= Beginning of Section =

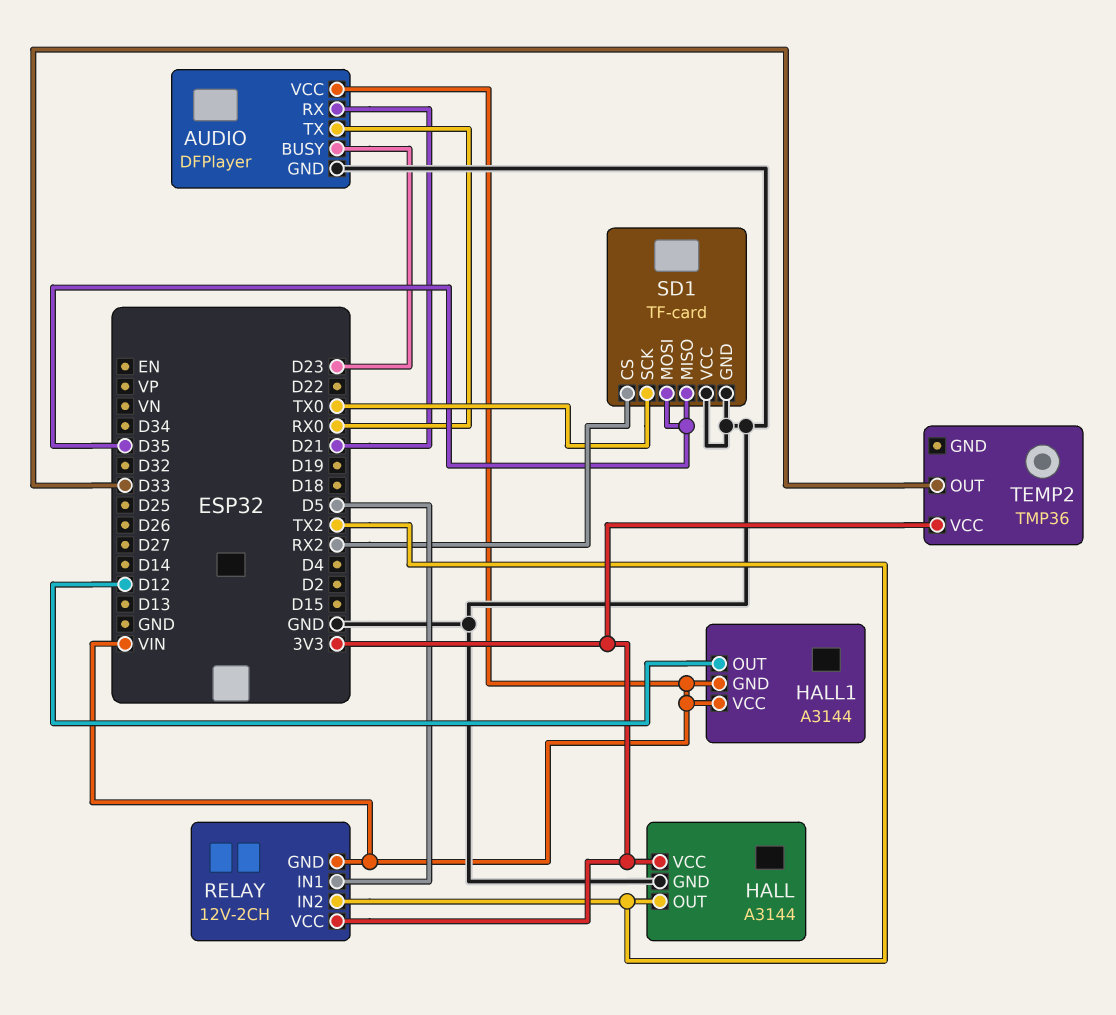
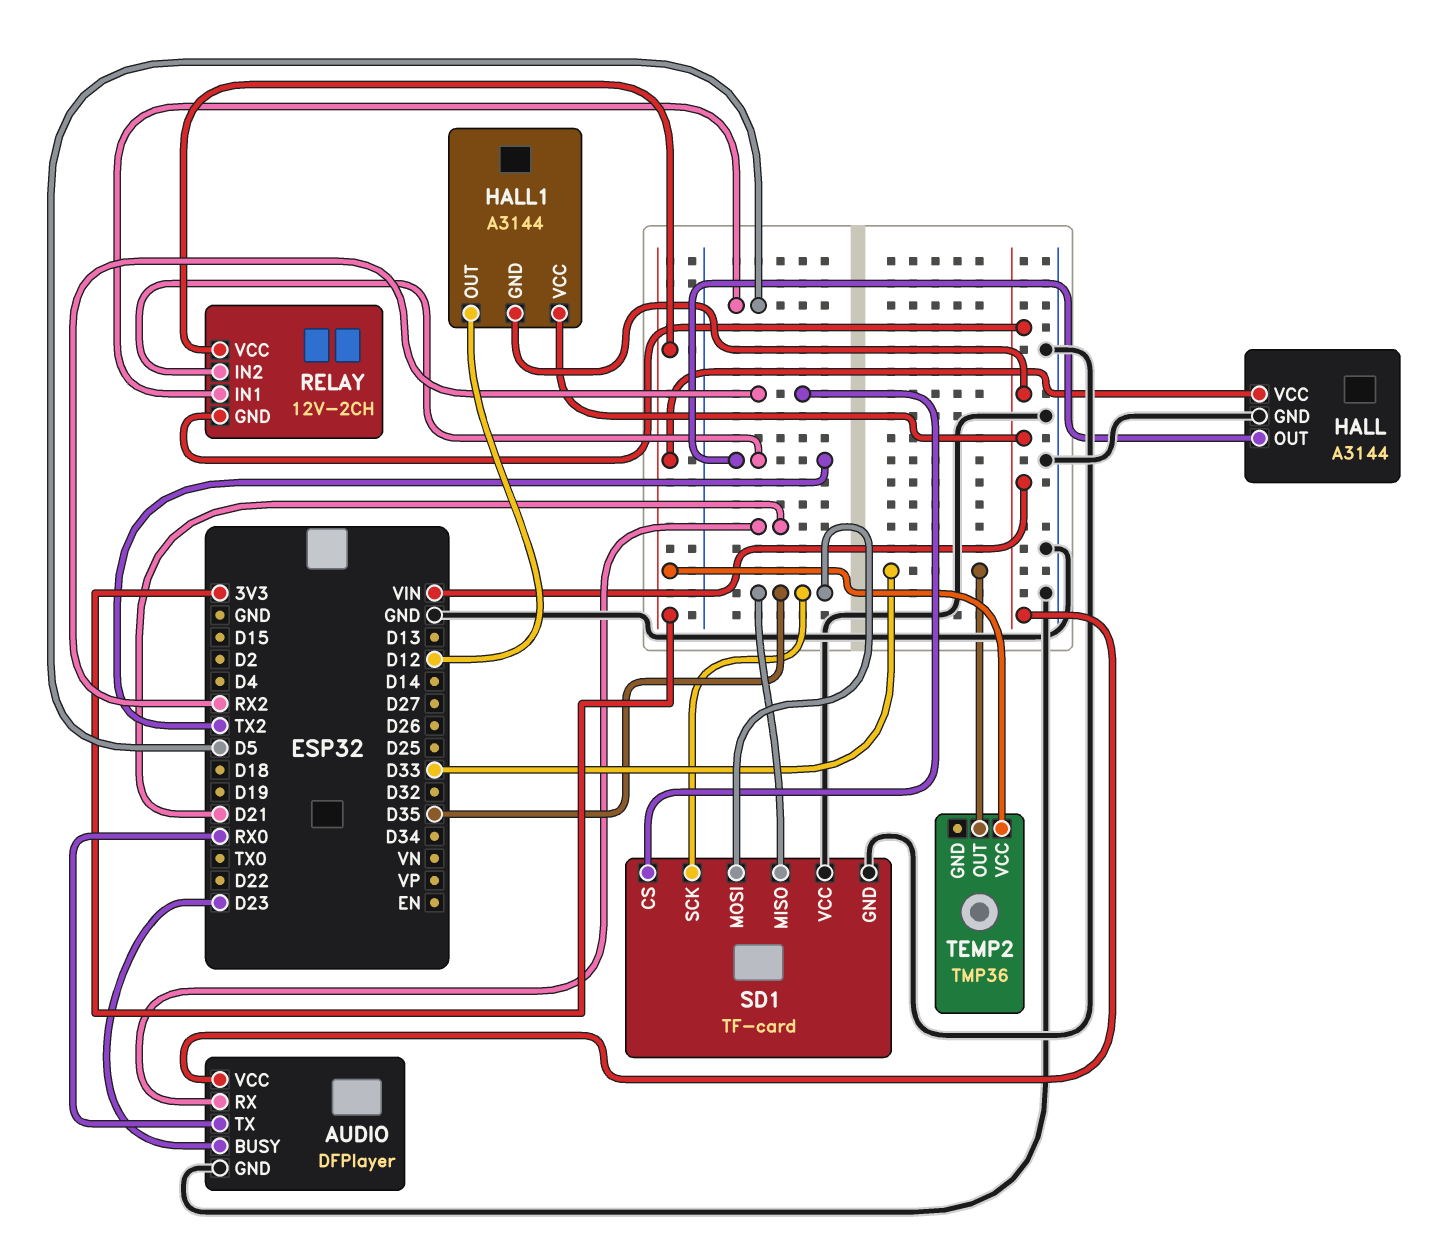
SD1 pin SCK: TX0 -> D35

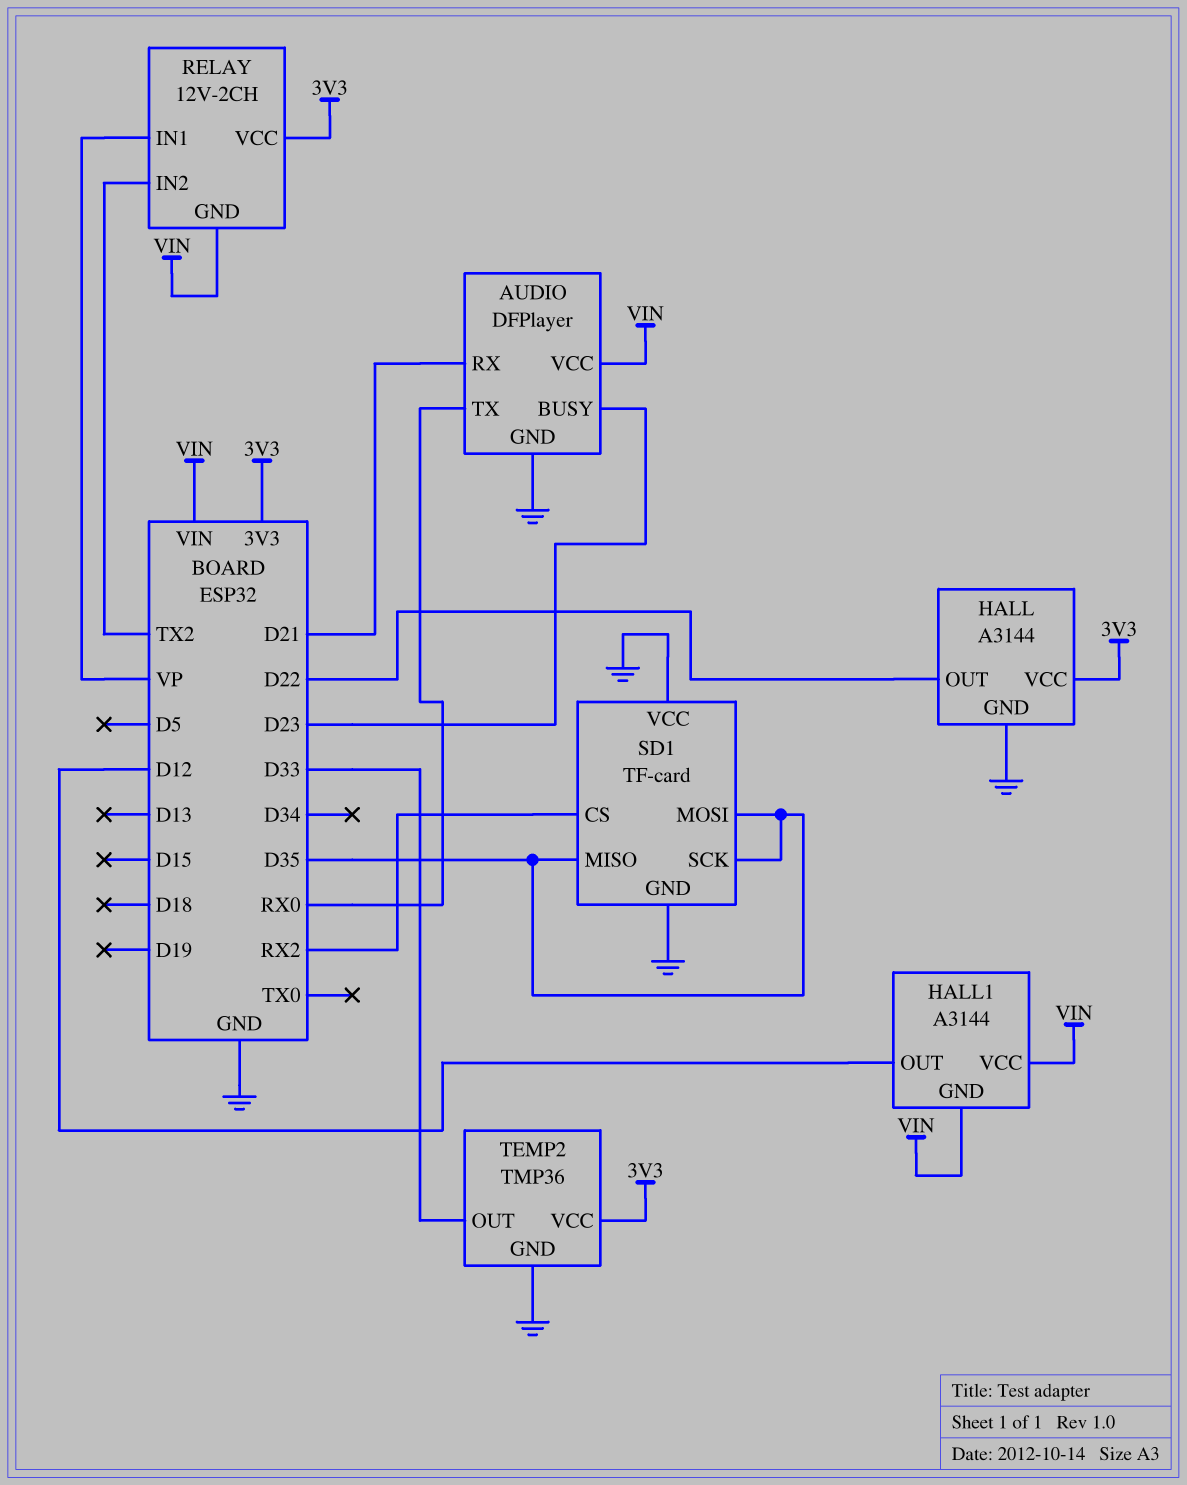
HALL pin OUT: TX2 -> D22
RELAY pin IN1: D5 -> VP
TEMP2 pin GND: none -> GND

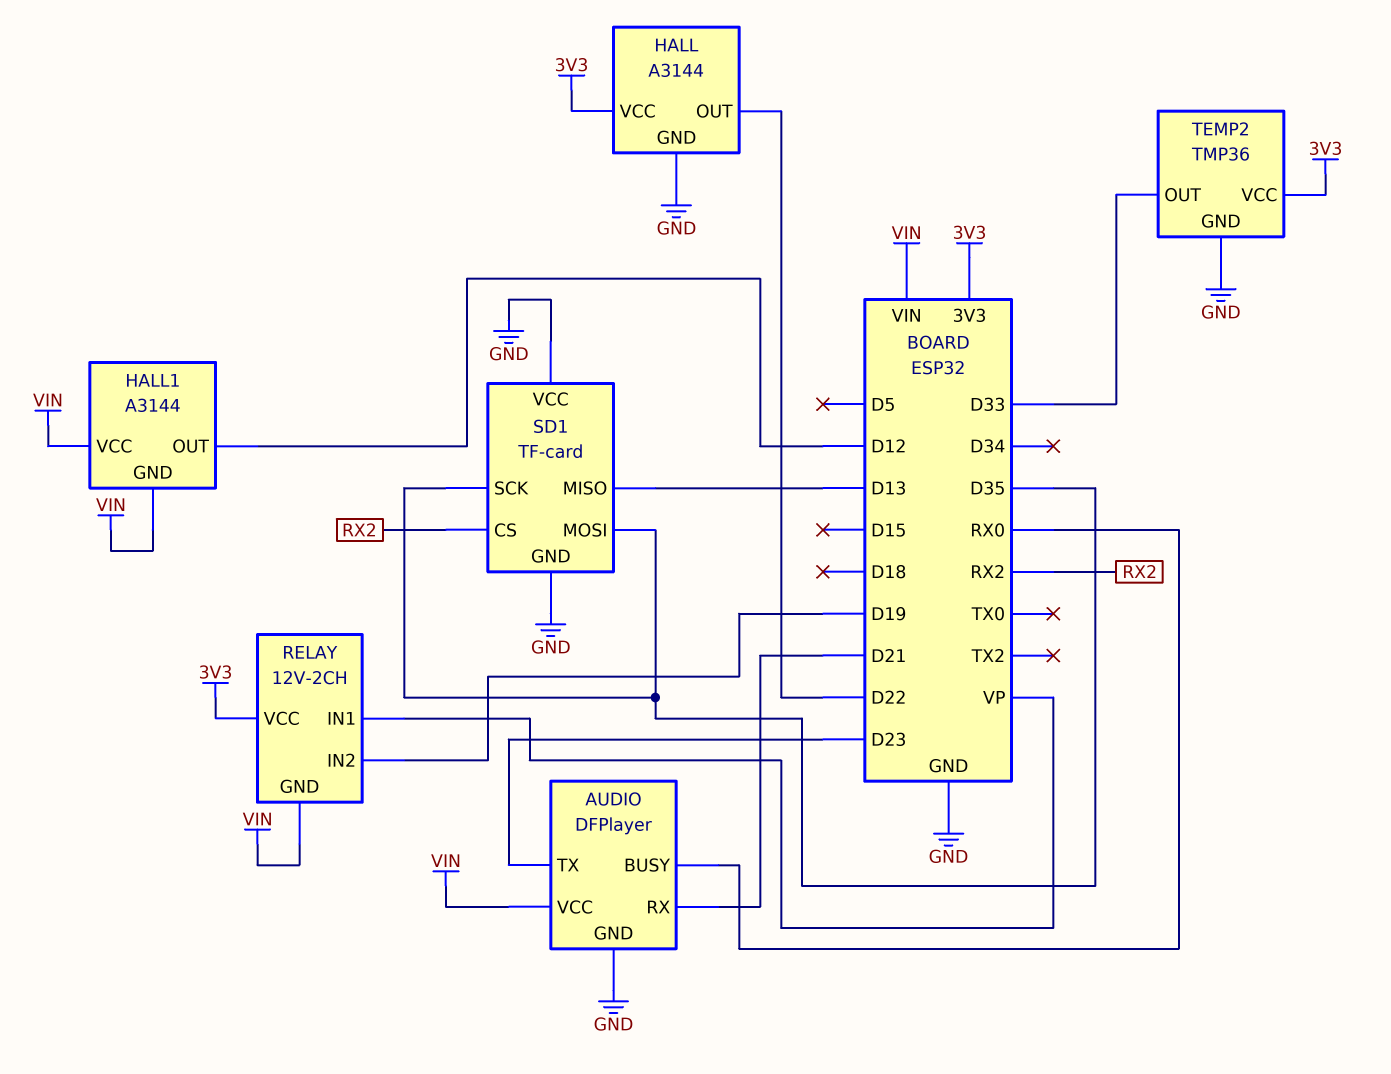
AUDIO pin BUSY: D23 -> RX0
AUDIO pin TX: RX0 -> D23
RELAY pin IN2: TX2 -> D19
SD1 pin MISO: D35 -> D13

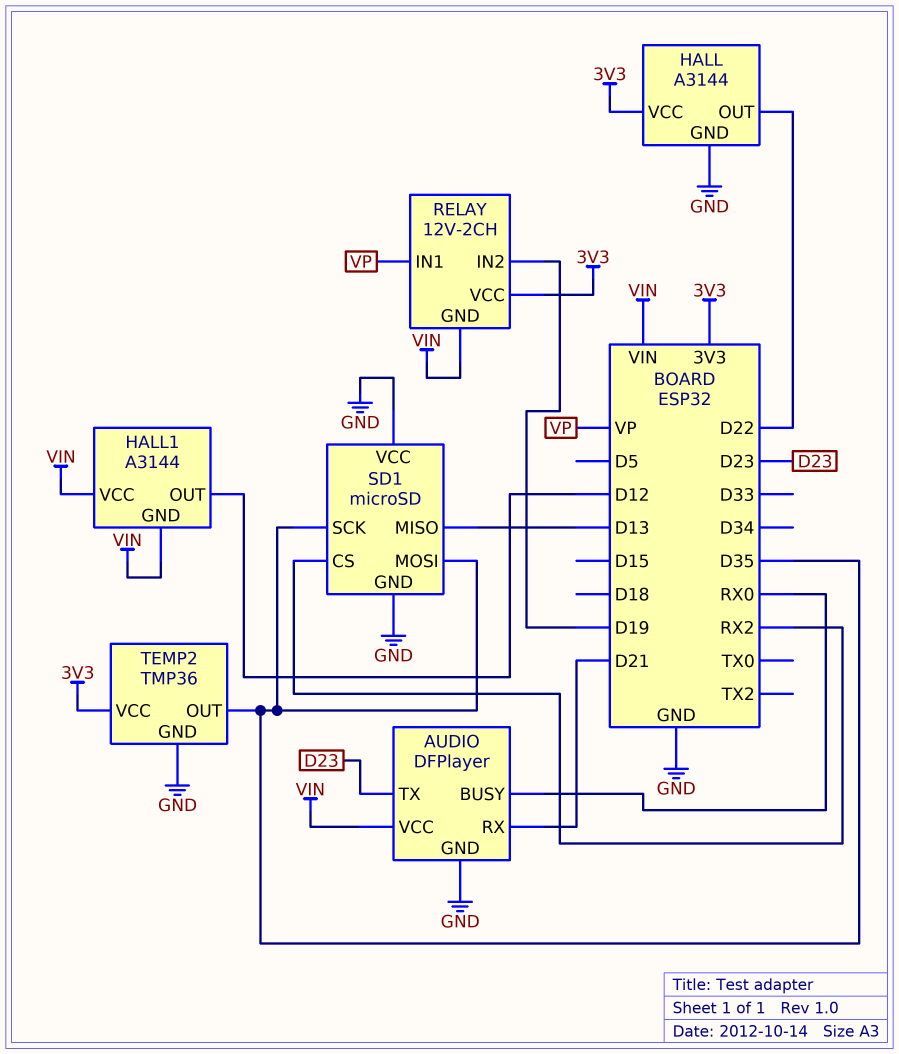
SD1: TF-card -> microSD
TEMP2 pin OUT: D33 -> D35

= End of Section =

Copy out every entry above exactly. Leave the pictures out.

SD1 pin SCK: TX0 -> D35

HALL pin OUT: TX2 -> D22
RELAY pin IN1: D5 -> VP
TEMP2 pin GND: none -> GND

AUDIO pin BUSY: D23 -> RX0
AUDIO pin TX: RX0 -> D23
RELAY pin IN2: TX2 -> D19
SD1 pin MISO: D35 -> D13

SD1: TF-card -> microSD
TEMP2 pin OUT: D33 -> D35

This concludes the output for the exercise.